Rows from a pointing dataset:
• • •

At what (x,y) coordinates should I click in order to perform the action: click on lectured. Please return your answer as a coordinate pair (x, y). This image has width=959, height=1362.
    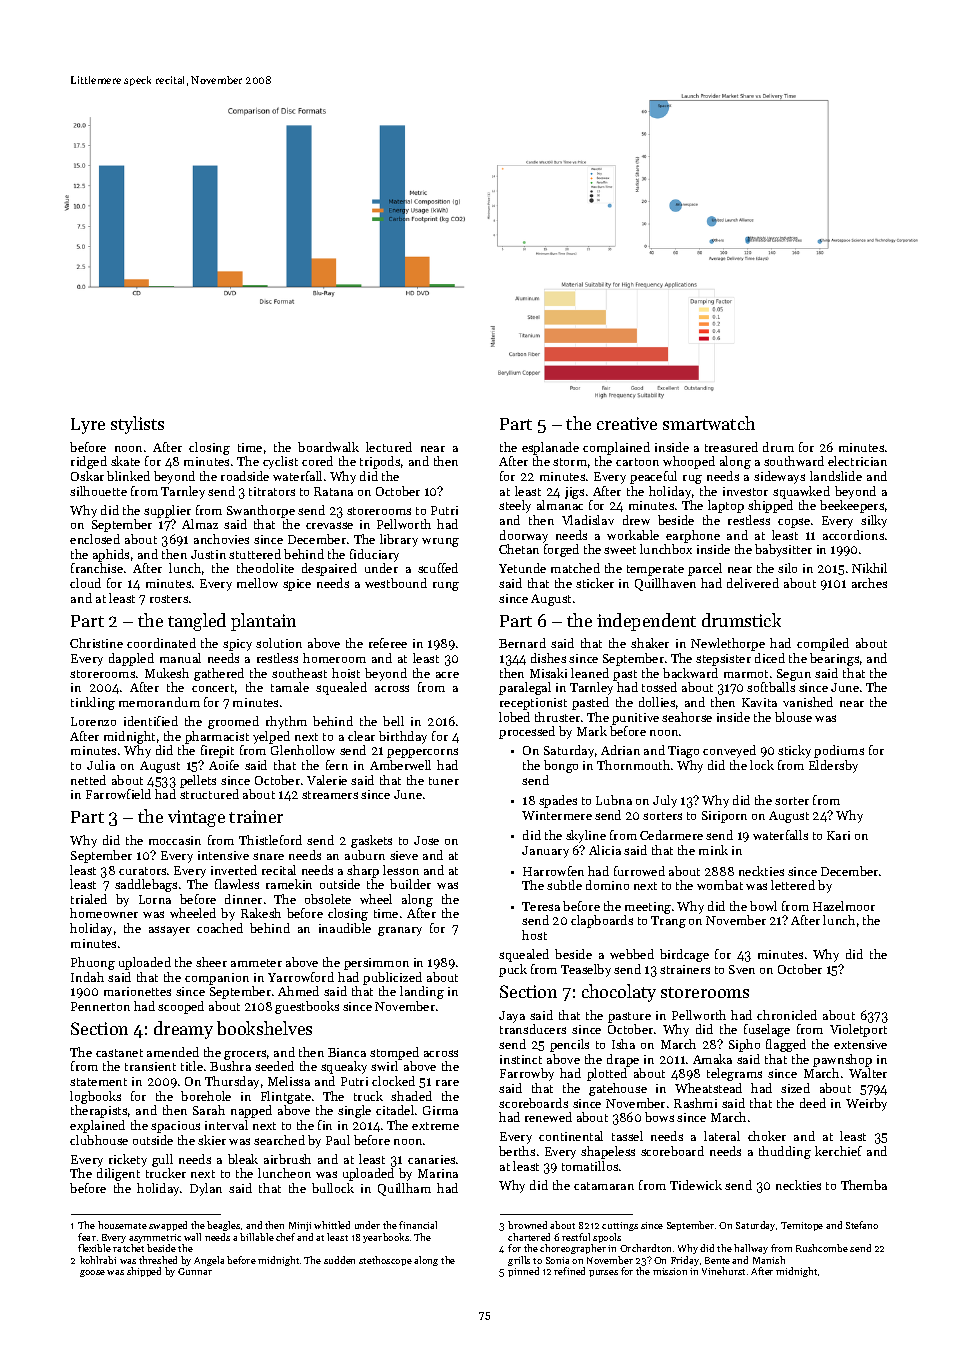
    Looking at the image, I should click on (389, 447).
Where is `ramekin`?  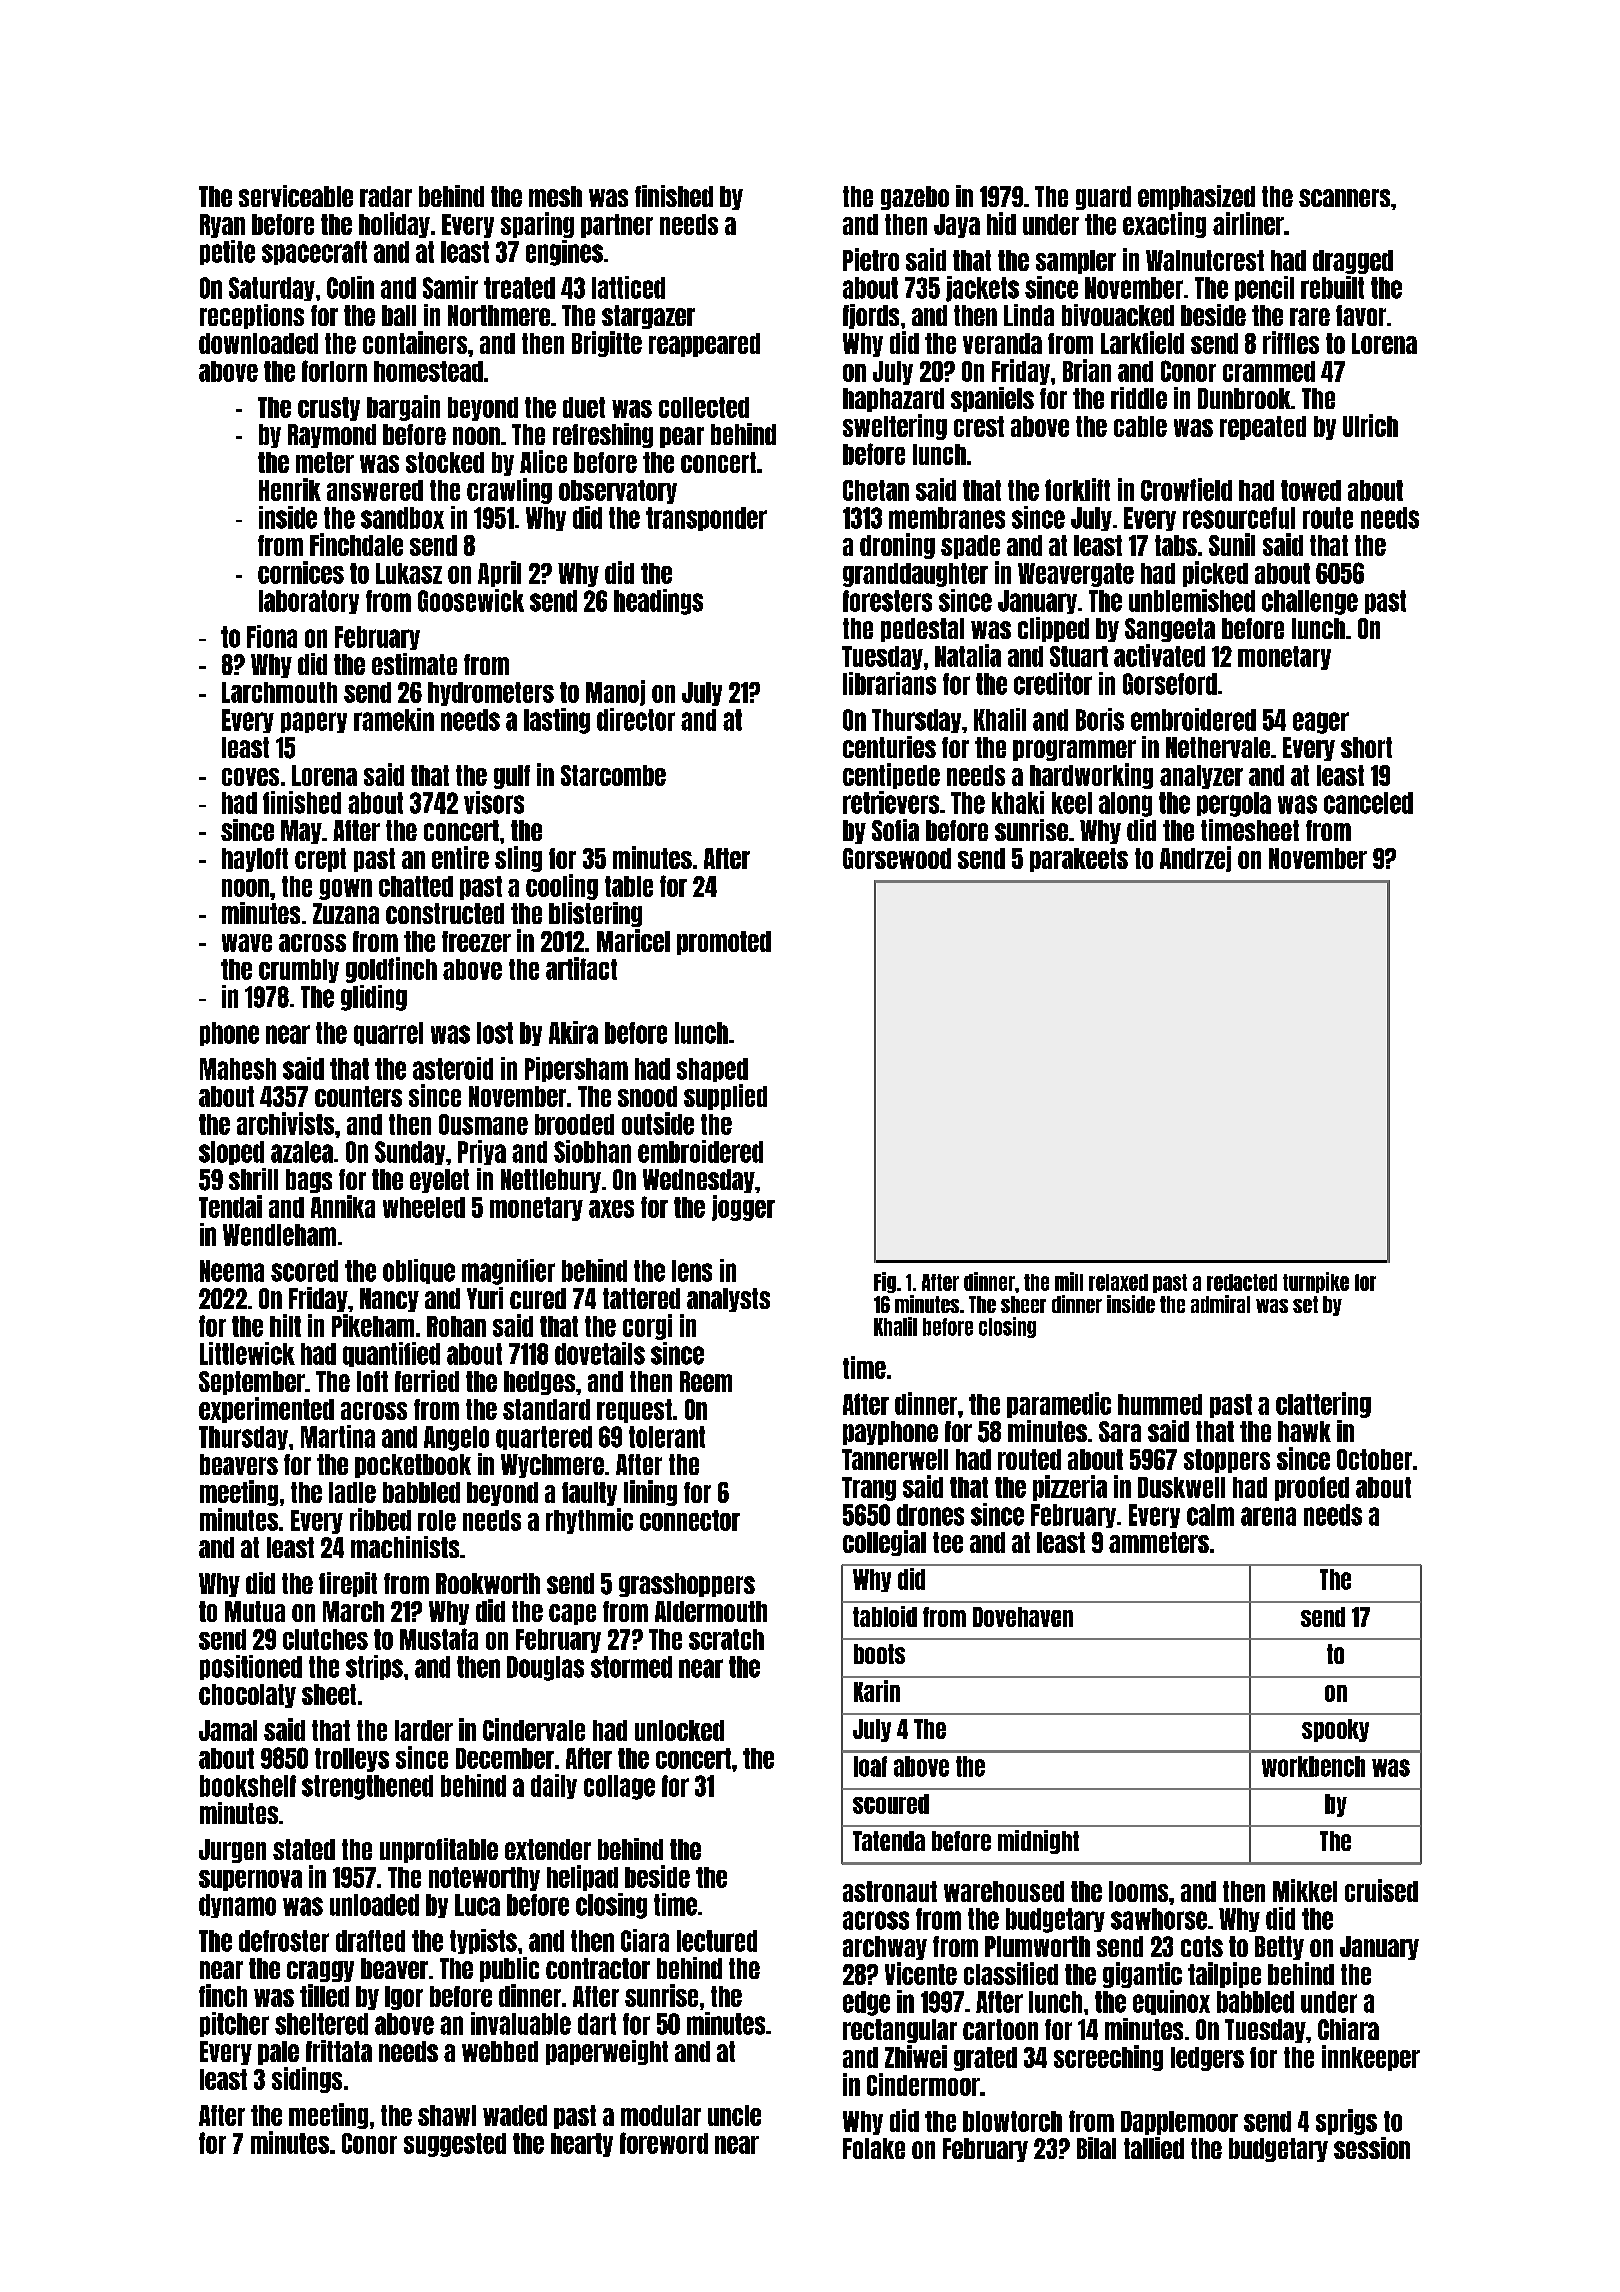 ramekin is located at coordinates (394, 719).
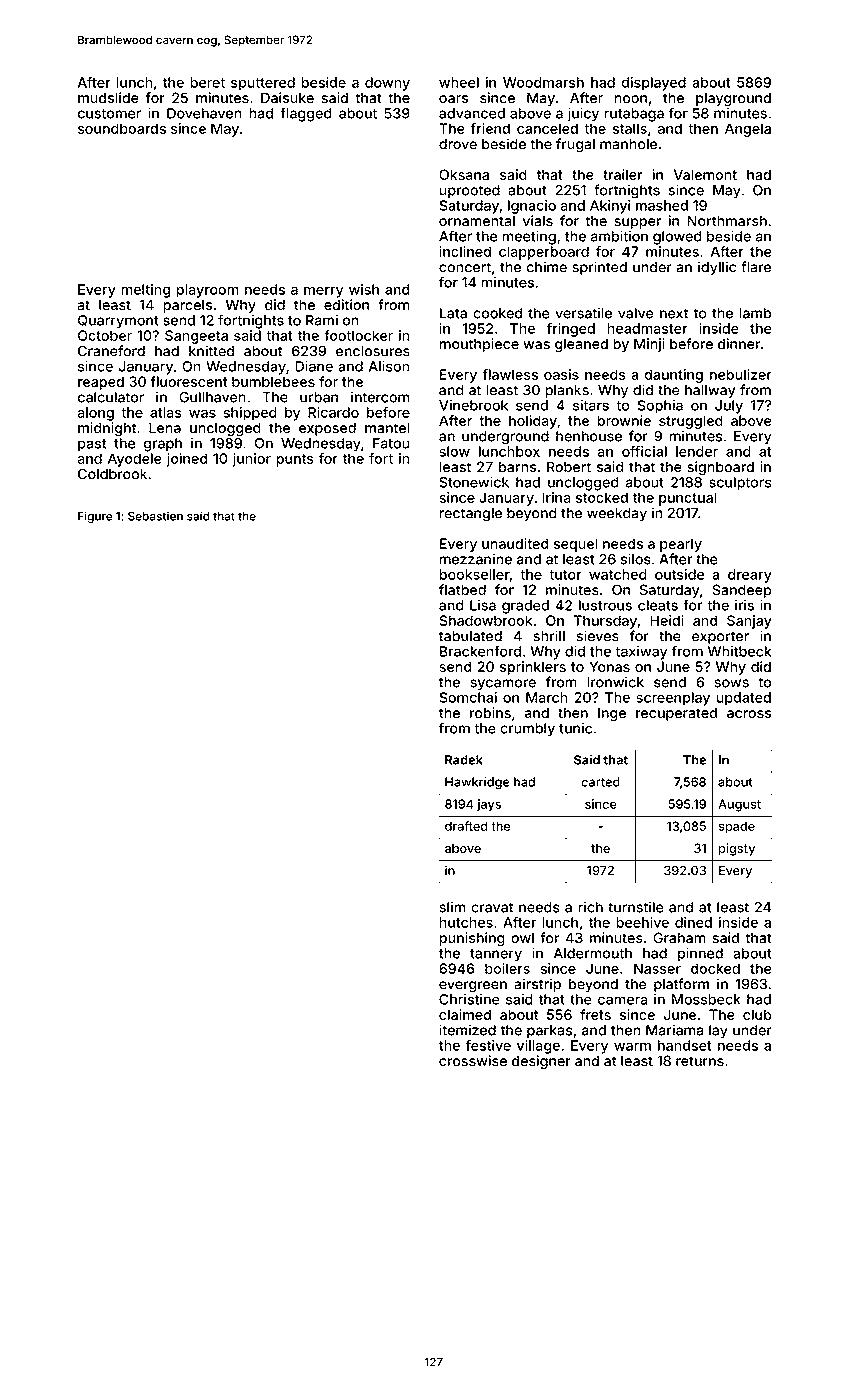 The height and width of the image is (1400, 849). What do you see at coordinates (700, 1061) in the image?
I see `returns` at bounding box center [700, 1061].
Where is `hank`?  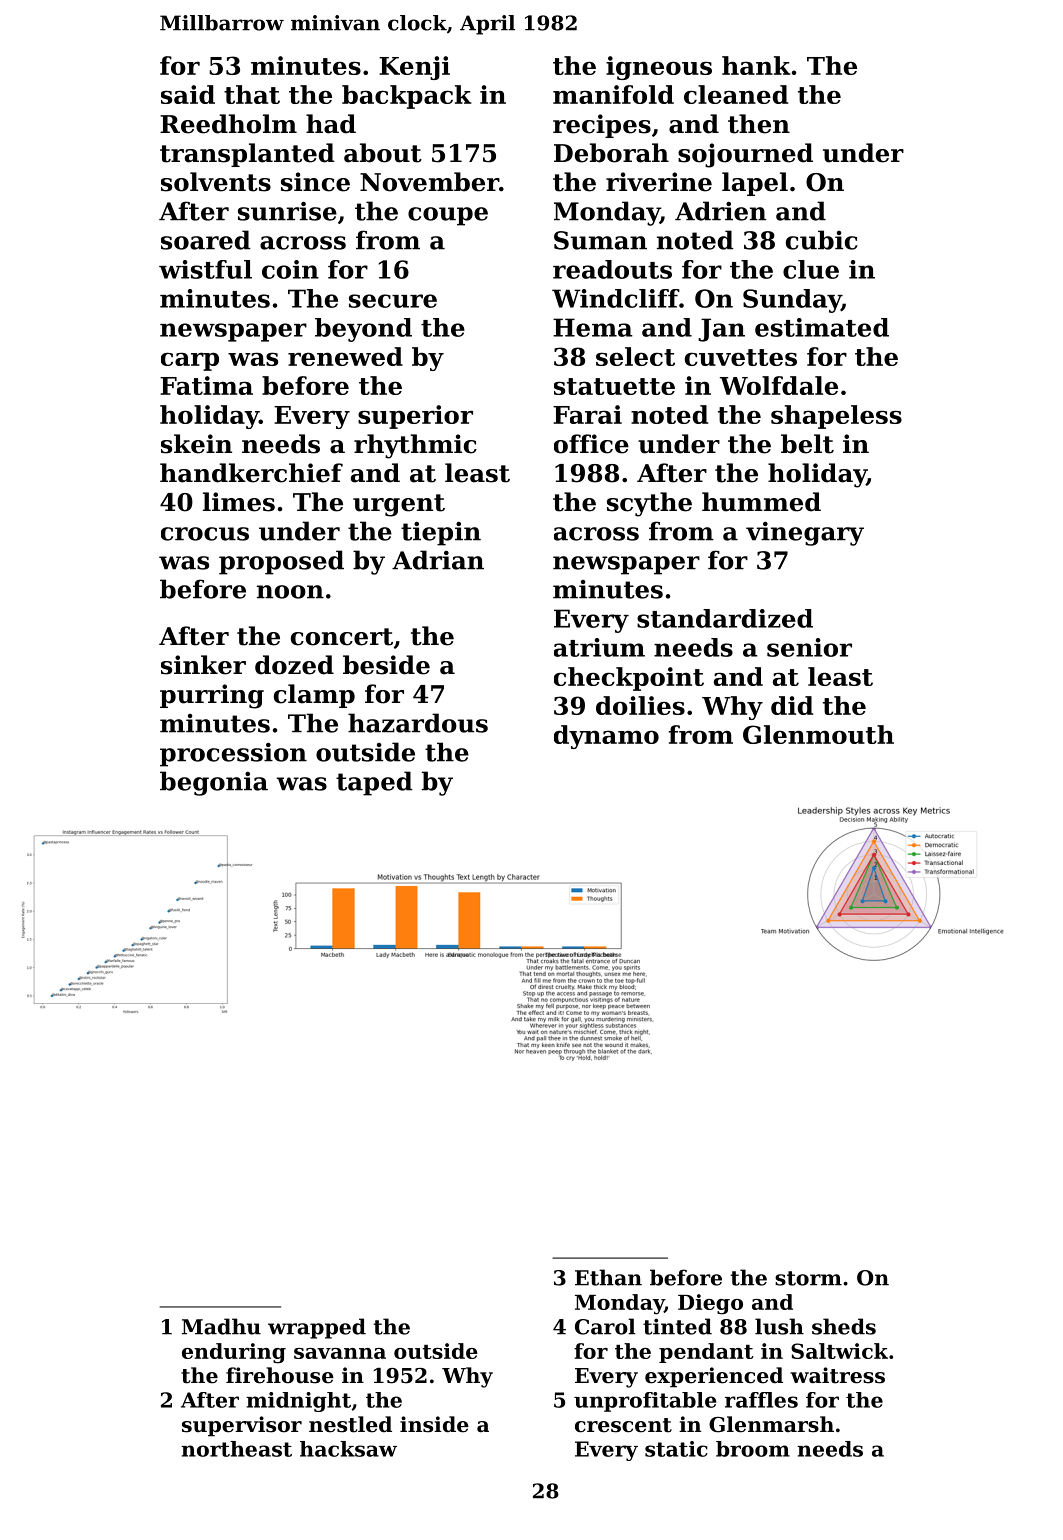 hank is located at coordinates (756, 65).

• • •

Given request. Report how many lines of the rows above contain the string "should", matching case exactly. Give only the number.

Written reply. 2